Supplied data:
______

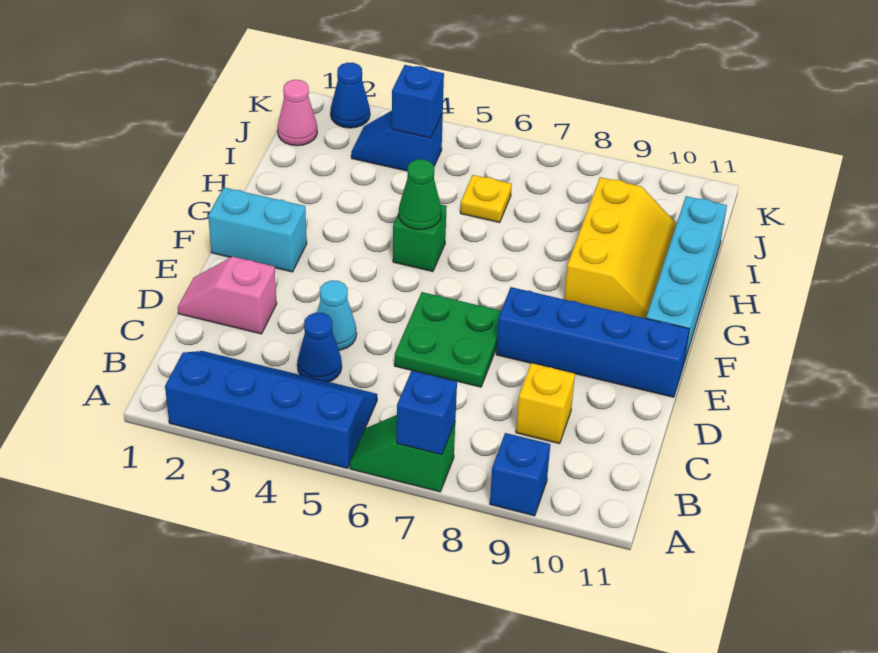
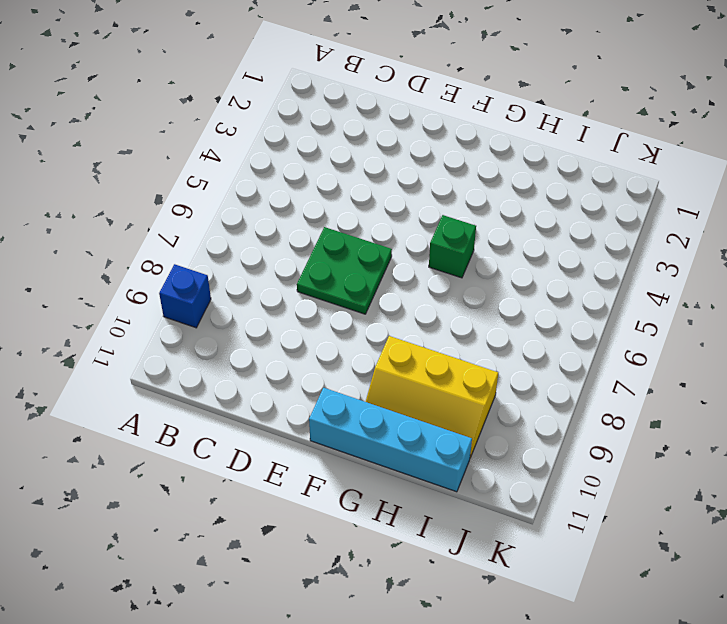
none -> blue slope A2:B5 level 1 top A
none -> green slope A6:A7 level 1 top 7
none -> blue cone C4 level 1

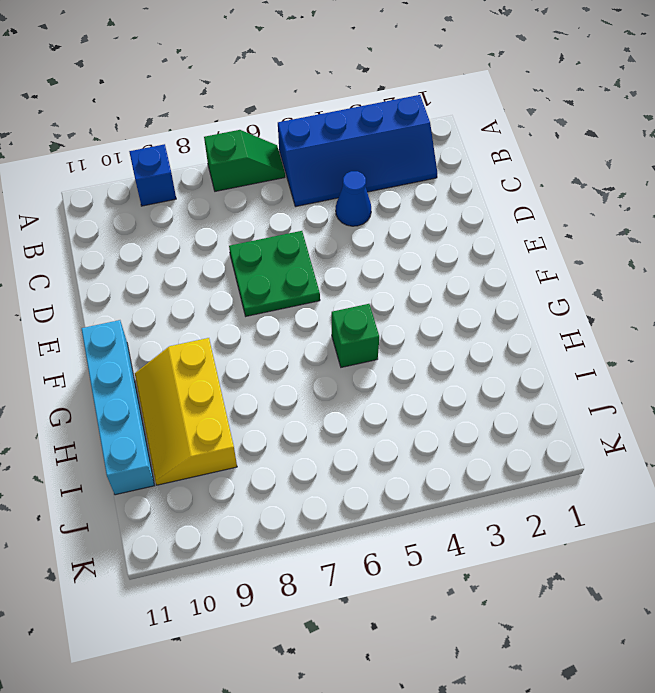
none -> yellow brick C9 level 1
none -> pink slope D1:D2 level 1 top 2
none -> cyan cone D4 level 1

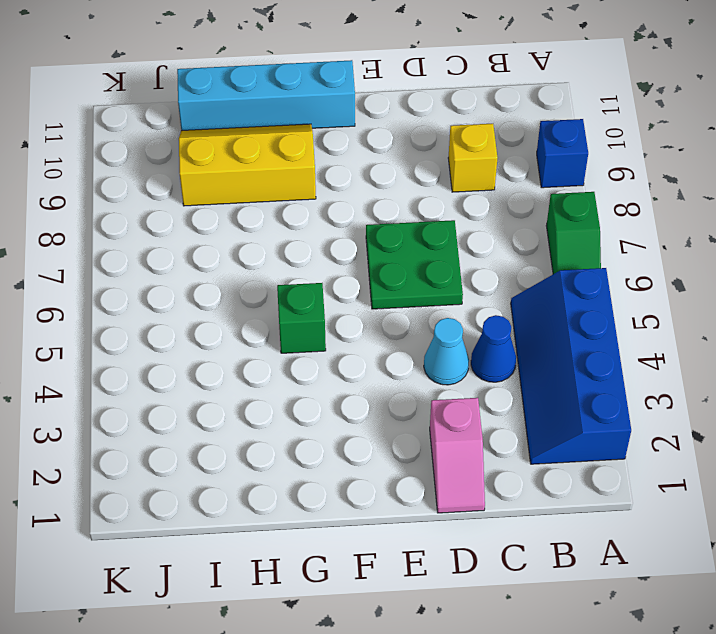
none -> blue brick E8:E11 level 1
none -> cyan brick F1:F2 level 1
none -> yellow plate I6 level 1

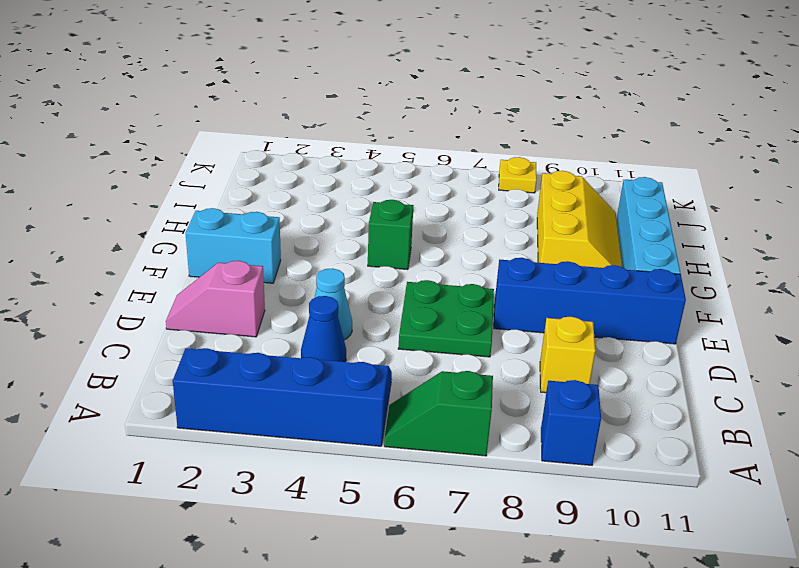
yellow plate K8 level 1 -> yellow plate I6 level 1
none -> pink cone J1 level 1
none -> blue slope J3:J4 level 1 top 4
none -> blue cone K2 level 1

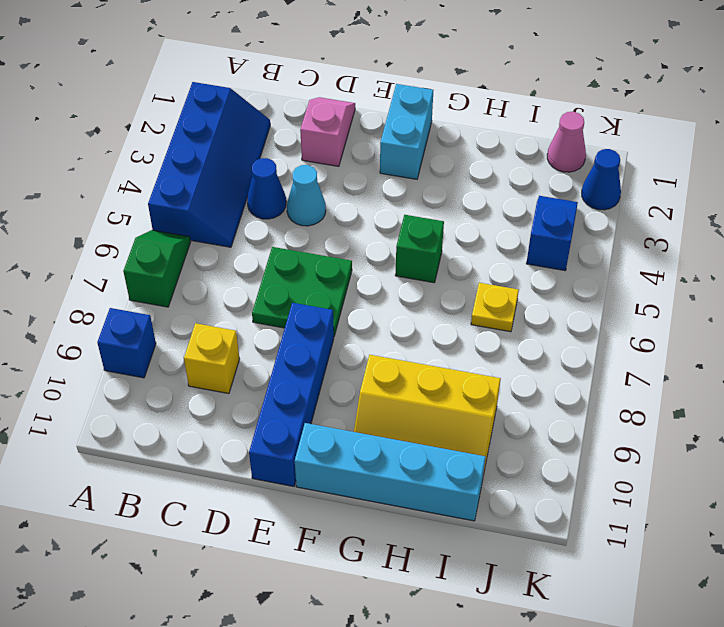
none -> blue brick A7 level 2
none -> green cone G5 level 2
none -> blue brick J4 level 2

______

Task details: Exactly as they stand, set down all of the entries above, minus every picture.

Written answer:
none -> blue slope A2:B5 level 1 top A
none -> green slope A6:A7 level 1 top 7
none -> blue cone C4 level 1

none -> yellow brick C9 level 1
none -> pink slope D1:D2 level 1 top 2
none -> cyan cone D4 level 1

none -> blue brick E8:E11 level 1
none -> cyan brick F1:F2 level 1
none -> yellow plate I6 level 1

yellow plate K8 level 1 -> yellow plate I6 level 1
none -> pink cone J1 level 1
none -> blue slope J3:J4 level 1 top 4
none -> blue cone K2 level 1

none -> blue brick A7 level 2
none -> green cone G5 level 2
none -> blue brick J4 level 2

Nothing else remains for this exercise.